%%

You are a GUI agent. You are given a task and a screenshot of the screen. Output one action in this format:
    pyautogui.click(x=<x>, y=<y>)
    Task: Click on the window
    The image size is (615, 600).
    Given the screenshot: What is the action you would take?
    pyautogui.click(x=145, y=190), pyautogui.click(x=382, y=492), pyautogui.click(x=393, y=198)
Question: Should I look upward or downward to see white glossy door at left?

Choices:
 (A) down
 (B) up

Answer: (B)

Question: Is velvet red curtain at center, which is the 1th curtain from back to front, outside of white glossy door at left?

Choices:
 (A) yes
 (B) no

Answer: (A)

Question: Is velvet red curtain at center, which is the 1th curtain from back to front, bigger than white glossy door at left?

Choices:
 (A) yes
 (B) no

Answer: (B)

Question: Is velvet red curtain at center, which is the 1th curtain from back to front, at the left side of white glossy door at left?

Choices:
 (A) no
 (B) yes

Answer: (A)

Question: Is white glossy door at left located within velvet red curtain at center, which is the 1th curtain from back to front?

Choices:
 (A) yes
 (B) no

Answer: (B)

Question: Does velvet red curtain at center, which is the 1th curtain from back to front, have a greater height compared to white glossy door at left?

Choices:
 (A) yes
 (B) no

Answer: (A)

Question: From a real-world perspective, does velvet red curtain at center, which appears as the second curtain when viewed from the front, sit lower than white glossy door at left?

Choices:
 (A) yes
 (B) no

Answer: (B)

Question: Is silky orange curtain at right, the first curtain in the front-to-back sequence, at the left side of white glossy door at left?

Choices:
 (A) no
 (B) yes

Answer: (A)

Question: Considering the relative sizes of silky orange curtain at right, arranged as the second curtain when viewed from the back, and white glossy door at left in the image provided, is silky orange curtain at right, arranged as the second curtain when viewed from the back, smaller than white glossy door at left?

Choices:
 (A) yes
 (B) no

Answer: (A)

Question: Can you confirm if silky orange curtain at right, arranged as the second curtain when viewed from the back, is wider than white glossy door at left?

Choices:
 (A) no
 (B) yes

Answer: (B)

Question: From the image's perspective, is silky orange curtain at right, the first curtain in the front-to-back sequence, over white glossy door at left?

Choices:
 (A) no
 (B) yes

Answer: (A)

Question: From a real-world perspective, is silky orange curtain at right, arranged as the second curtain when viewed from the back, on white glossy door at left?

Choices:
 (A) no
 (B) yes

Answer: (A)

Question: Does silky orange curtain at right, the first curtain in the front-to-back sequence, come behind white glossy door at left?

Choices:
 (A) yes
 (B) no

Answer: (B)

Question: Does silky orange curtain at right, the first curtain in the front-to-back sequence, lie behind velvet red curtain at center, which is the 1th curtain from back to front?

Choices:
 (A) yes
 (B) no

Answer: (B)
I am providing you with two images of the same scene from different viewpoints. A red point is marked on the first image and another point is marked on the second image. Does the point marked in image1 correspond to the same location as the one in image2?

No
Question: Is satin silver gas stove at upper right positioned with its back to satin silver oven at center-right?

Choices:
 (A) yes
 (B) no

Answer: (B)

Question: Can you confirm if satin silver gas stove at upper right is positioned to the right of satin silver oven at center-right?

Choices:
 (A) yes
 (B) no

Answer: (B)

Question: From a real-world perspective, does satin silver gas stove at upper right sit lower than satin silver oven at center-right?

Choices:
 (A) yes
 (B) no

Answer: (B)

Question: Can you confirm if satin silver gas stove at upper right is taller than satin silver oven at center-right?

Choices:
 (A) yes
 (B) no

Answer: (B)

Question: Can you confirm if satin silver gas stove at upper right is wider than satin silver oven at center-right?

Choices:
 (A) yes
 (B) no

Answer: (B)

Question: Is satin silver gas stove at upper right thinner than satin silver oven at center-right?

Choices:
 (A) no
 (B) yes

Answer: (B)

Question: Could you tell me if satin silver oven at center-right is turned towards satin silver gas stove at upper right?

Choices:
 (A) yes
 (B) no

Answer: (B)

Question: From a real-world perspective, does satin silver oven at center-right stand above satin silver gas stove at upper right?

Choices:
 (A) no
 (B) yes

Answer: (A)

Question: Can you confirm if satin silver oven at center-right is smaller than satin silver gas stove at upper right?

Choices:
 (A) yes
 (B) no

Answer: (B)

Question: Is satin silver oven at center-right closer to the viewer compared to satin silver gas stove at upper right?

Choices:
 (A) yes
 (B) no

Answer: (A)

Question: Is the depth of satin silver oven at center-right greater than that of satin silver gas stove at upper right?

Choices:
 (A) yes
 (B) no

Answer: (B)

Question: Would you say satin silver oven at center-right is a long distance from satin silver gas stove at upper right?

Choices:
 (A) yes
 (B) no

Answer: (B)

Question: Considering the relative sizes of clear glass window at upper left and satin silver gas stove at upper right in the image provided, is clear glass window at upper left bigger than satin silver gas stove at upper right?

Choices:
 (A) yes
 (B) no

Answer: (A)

%%

__WHAT TO DO__:
Reproduce all of the data above line for line, changing no character.

__WRITTEN SOLUTION__:
You are a GUI agent. You are given a task and a screenshot of the screen. Output one action in this format:
    pyautogui.click(x=<x>, y=<y>)
    Task: Click on the window
    The image size is (615, 600).
    Given the screenshot: What is the action you would take?
    pyautogui.click(x=145, y=190), pyautogui.click(x=382, y=492), pyautogui.click(x=393, y=198)
Question: Should I look upward or downward to see white glossy door at left?

Choices:
 (A) down
 (B) up

Answer: (B)

Question: Is velvet red curtain at center, which is the 1th curtain from back to front, outside of white glossy door at left?

Choices:
 (A) yes
 (B) no

Answer: (A)

Question: Is velvet red curtain at center, which is the 1th curtain from back to front, bigger than white glossy door at left?

Choices:
 (A) yes
 (B) no

Answer: (B)

Question: Is velvet red curtain at center, which is the 1th curtain from back to front, at the left side of white glossy door at left?

Choices:
 (A) no
 (B) yes

Answer: (A)

Question: Is white glossy door at left located within velvet red curtain at center, which is the 1th curtain from back to front?

Choices:
 (A) yes
 (B) no

Answer: (B)

Question: Does velvet red curtain at center, which is the 1th curtain from back to front, have a greater height compared to white glossy door at left?

Choices:
 (A) yes
 (B) no

Answer: (A)

Question: From a real-world perspective, does velvet red curtain at center, which appears as the second curtain when viewed from the front, sit lower than white glossy door at left?

Choices:
 (A) yes
 (B) no

Answer: (B)

Question: Is silky orange curtain at right, the first curtain in the front-to-back sequence, at the left side of white glossy door at left?

Choices:
 (A) no
 (B) yes

Answer: (A)

Question: Considering the relative sizes of silky orange curtain at right, arranged as the second curtain when viewed from the back, and white glossy door at left in the image provided, is silky orange curtain at right, arranged as the second curtain when viewed from the back, smaller than white glossy door at left?

Choices:
 (A) yes
 (B) no

Answer: (A)

Question: Can you confirm if silky orange curtain at right, arranged as the second curtain when viewed from the back, is wider than white glossy door at left?

Choices:
 (A) no
 (B) yes

Answer: (B)

Question: From the image's perspective, is silky orange curtain at right, the first curtain in the front-to-back sequence, over white glossy door at left?

Choices:
 (A) no
 (B) yes

Answer: (A)

Question: From a real-world perspective, is silky orange curtain at right, arranged as the second curtain when viewed from the back, on white glossy door at left?

Choices:
 (A) no
 (B) yes

Answer: (A)

Question: Does silky orange curtain at right, the first curtain in the front-to-back sequence, come behind white glossy door at left?

Choices:
 (A) yes
 (B) no

Answer: (B)

Question: Does silky orange curtain at right, the first curtain in the front-to-back sequence, lie behind velvet red curtain at center, which is the 1th curtain from back to front?

Choices:
 (A) yes
 (B) no

Answer: (B)
I am providing you with two images of the same scene from different viewpoints. A red point is marked on the first image and another point is marked on the second image. Does the point marked in image1 correspond to the same location as the one in image2?

No
Question: Is satin silver gas stove at upper right positioned with its back to satin silver oven at center-right?

Choices:
 (A) yes
 (B) no

Answer: (B)

Question: Can you confirm if satin silver gas stove at upper right is positioned to the right of satin silver oven at center-right?

Choices:
 (A) yes
 (B) no

Answer: (B)

Question: From a real-world perspective, does satin silver gas stove at upper right sit lower than satin silver oven at center-right?

Choices:
 (A) yes
 (B) no

Answer: (B)

Question: Can you confirm if satin silver gas stove at upper right is taller than satin silver oven at center-right?

Choices:
 (A) yes
 (B) no

Answer: (B)

Question: Can you confirm if satin silver gas stove at upper right is wider than satin silver oven at center-right?

Choices:
 (A) yes
 (B) no

Answer: (B)

Question: Is satin silver gas stove at upper right thinner than satin silver oven at center-right?

Choices:
 (A) no
 (B) yes

Answer: (B)

Question: Could you tell me if satin silver oven at center-right is turned towards satin silver gas stove at upper right?

Choices:
 (A) yes
 (B) no

Answer: (B)

Question: From a real-world perspective, does satin silver oven at center-right stand above satin silver gas stove at upper right?

Choices:
 (A) no
 (B) yes

Answer: (A)

Question: Can you confirm if satin silver oven at center-right is smaller than satin silver gas stove at upper right?

Choices:
 (A) yes
 (B) no

Answer: (B)

Question: Is satin silver oven at center-right closer to the viewer compared to satin silver gas stove at upper right?

Choices:
 (A) yes
 (B) no

Answer: (A)

Question: Is the depth of satin silver oven at center-right greater than that of satin silver gas stove at upper right?

Choices:
 (A) yes
 (B) no

Answer: (B)

Question: Would you say satin silver oven at center-right is a long distance from satin silver gas stove at upper right?

Choices:
 (A) yes
 (B) no

Answer: (B)

Question: Considering the relative sizes of clear glass window at upper left and satin silver gas stove at upper right in the image provided, is clear glass window at upper left bigger than satin silver gas stove at upper right?

Choices:
 (A) yes
 (B) no

Answer: (A)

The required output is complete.